**How to complete this task:**
For each line of the listing that contains "purple", make a copy and return it.

::::

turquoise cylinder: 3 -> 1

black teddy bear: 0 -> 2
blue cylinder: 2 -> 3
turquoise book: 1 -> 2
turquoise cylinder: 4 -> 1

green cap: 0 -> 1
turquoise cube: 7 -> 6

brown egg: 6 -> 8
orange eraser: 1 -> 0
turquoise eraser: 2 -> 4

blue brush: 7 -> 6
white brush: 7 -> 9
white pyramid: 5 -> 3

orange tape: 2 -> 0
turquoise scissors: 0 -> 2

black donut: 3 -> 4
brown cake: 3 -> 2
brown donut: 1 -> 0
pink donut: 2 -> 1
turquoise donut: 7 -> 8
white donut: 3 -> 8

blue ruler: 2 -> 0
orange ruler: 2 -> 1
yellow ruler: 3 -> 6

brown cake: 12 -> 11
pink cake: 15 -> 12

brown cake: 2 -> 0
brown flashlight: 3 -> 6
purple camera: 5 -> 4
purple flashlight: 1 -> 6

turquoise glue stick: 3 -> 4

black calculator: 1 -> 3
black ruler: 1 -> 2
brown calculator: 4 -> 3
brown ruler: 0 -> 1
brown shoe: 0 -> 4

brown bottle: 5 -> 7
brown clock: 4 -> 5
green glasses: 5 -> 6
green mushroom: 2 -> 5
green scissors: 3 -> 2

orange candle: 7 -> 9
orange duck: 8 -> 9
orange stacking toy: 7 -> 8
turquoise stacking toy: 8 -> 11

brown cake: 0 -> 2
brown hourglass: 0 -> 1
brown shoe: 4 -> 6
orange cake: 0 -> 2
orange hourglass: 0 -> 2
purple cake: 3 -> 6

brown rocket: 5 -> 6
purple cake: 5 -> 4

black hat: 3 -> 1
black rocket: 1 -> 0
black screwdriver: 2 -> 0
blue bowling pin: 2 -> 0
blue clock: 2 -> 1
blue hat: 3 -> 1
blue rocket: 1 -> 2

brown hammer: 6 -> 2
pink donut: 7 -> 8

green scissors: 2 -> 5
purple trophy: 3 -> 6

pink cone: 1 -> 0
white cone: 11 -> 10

::::

**Written answer:**
purple camera: 5 -> 4
purple flashlight: 1 -> 6
purple cake: 3 -> 6
purple cake: 5 -> 4
purple trophy: 3 -> 6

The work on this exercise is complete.